───── RECORDS FOR PROCESSING

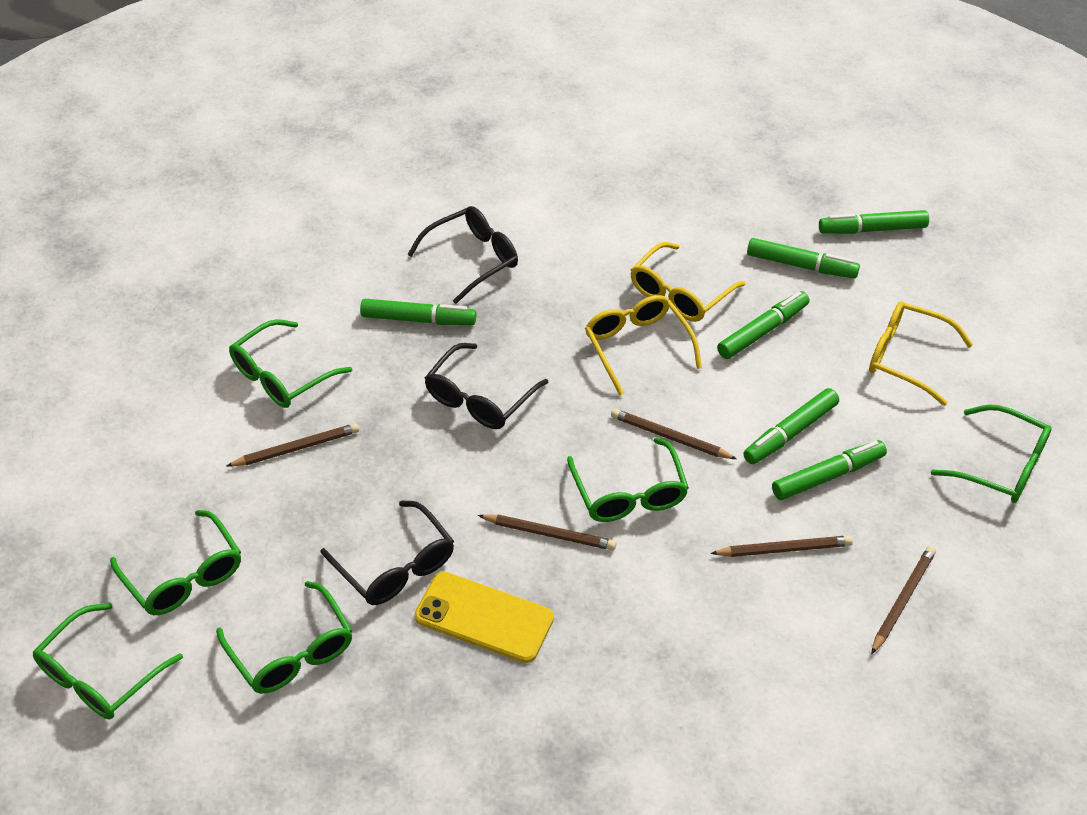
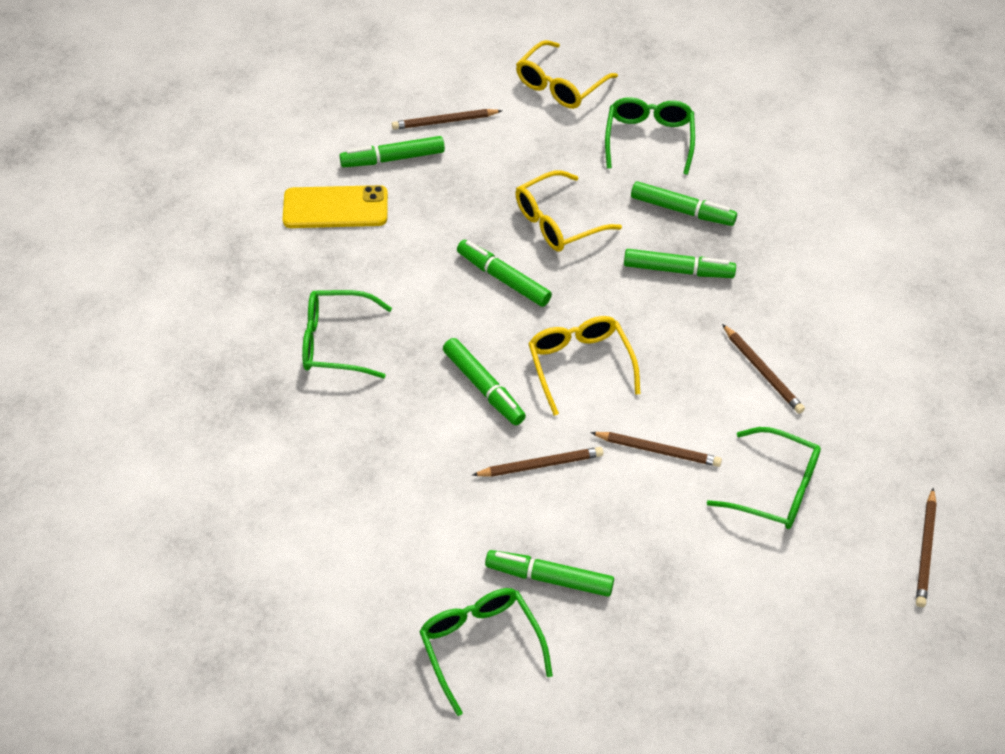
black glasses: 3 -> 0
green glasses: 6 -> 4

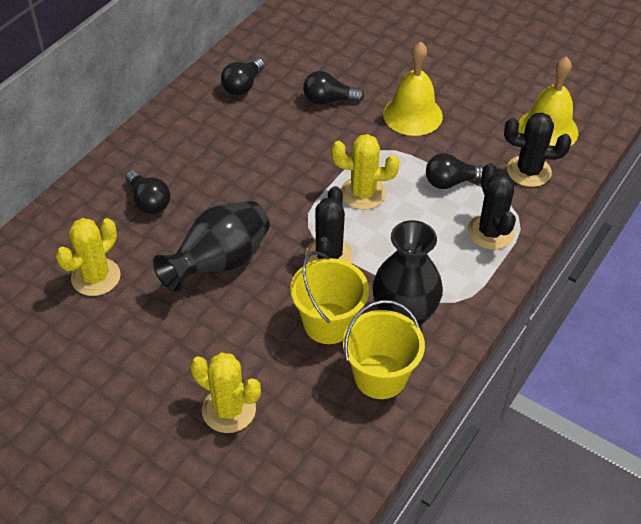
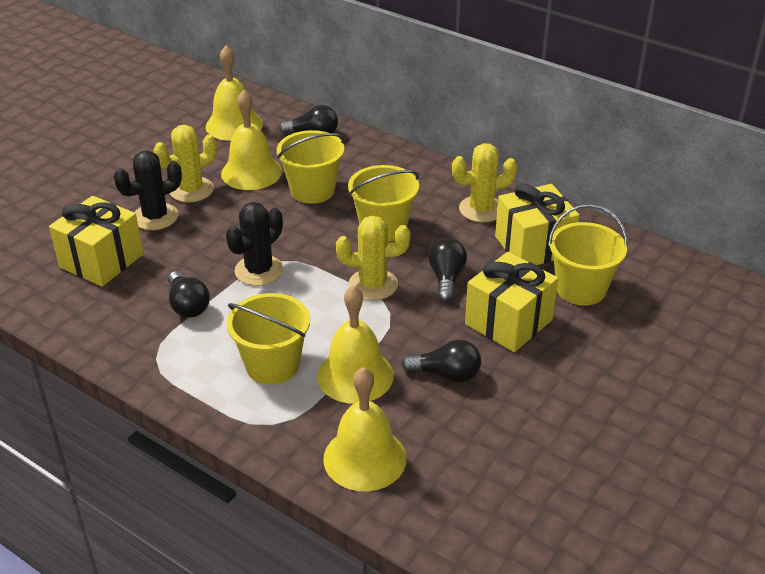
black cactus: 3 -> 2
black vase: 2 -> 0
yellow bell: 2 -> 4
yellow bucket: 2 -> 4
yellow gift: 0 -> 3

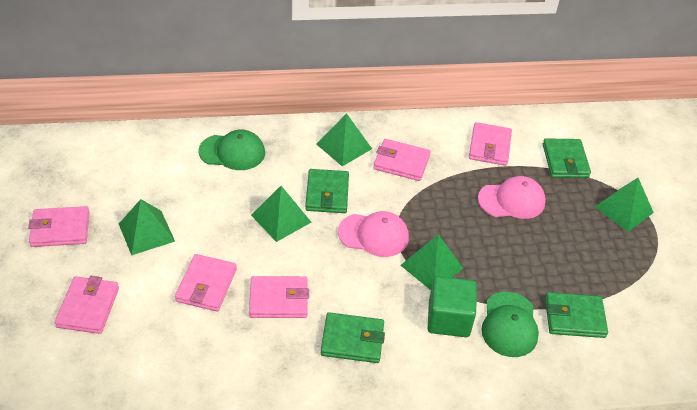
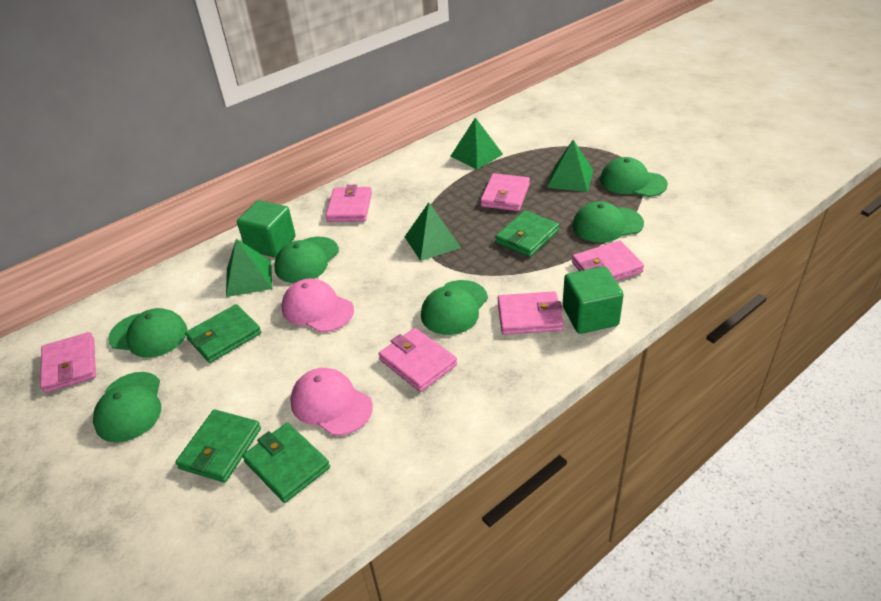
green cap: 2 -> 6
green cube: 1 -> 2
green pyramid: 5 -> 4

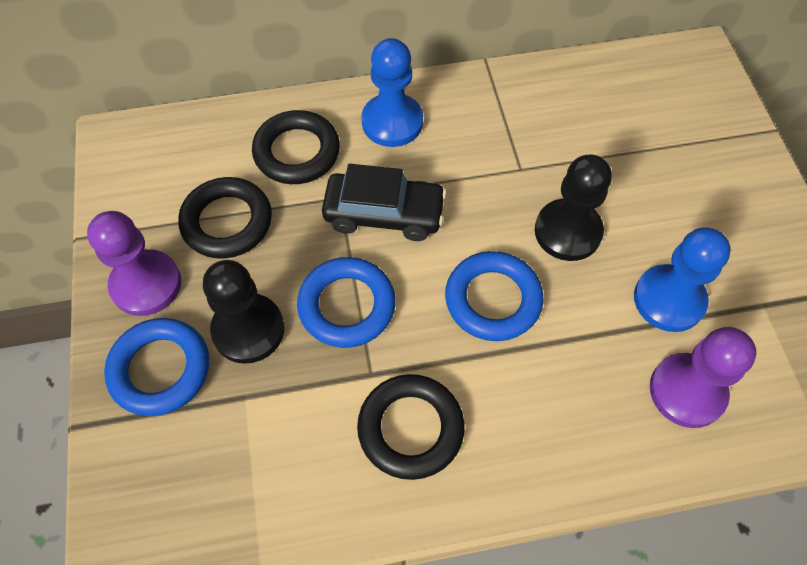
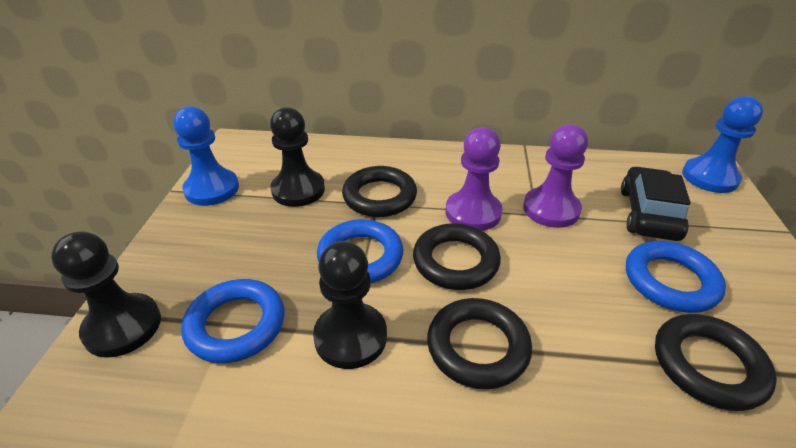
black pawn: 2 -> 3
black ring: 3 -> 4

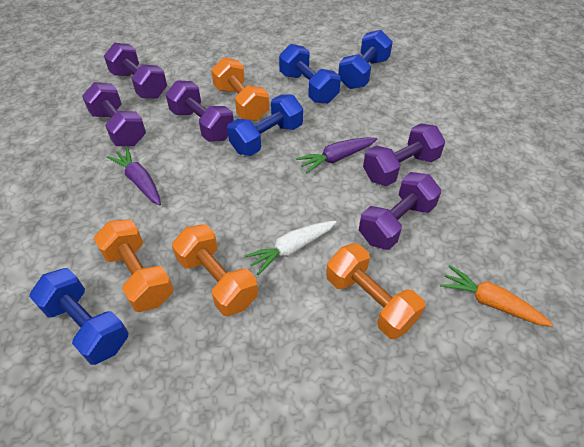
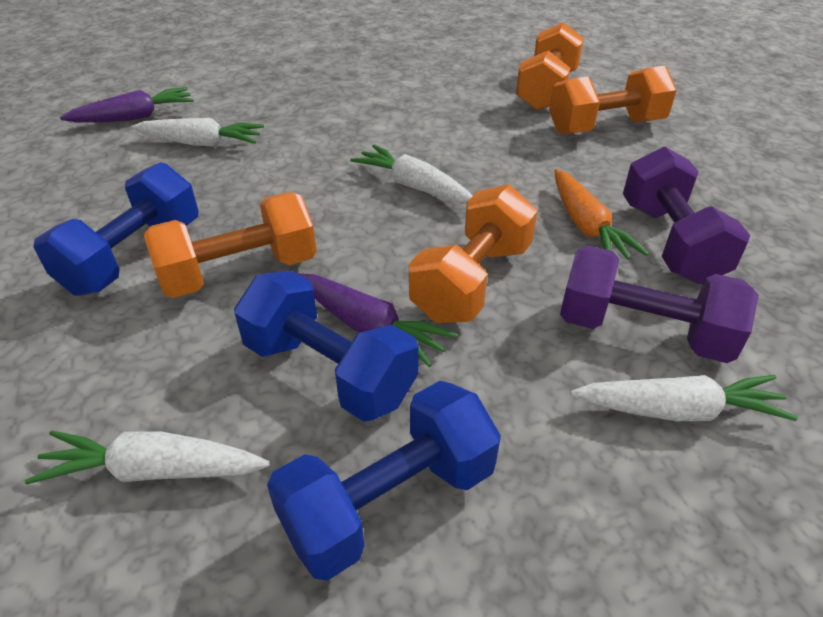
blue dumbbell: 4 -> 3
purple dumbbell: 5 -> 2
white carrot: 1 -> 4

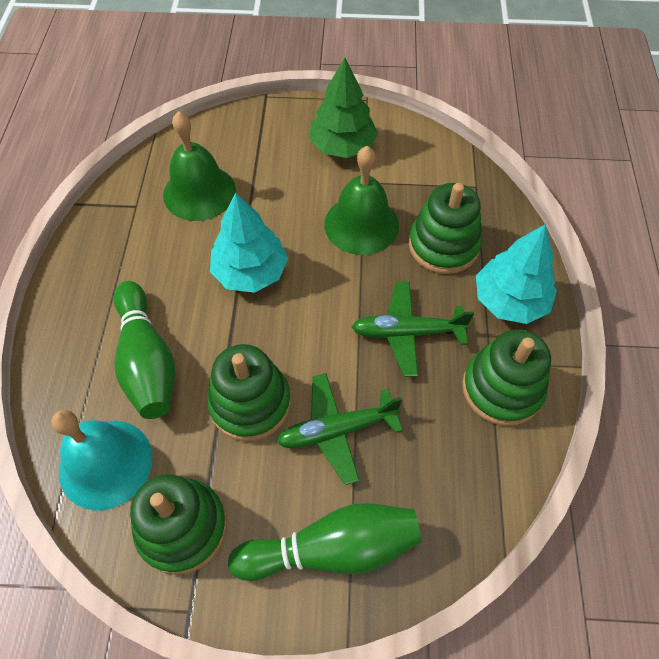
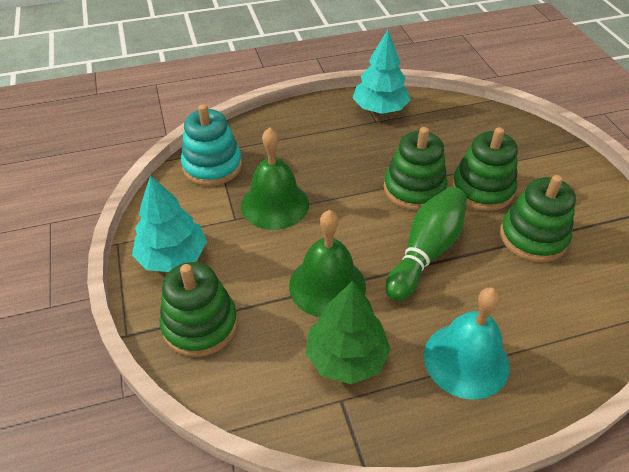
green bowling pin: 2 -> 1
green plane: 2 -> 0
turquoise stacking toy: 0 -> 1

──────────

YOUR OBJECTIVE: Among the lines of the material above, find those with the word "dumbbell". Copy each one.

EXERCISE RESPONSE:
blue dumbbell: 4 -> 3
purple dumbbell: 5 -> 2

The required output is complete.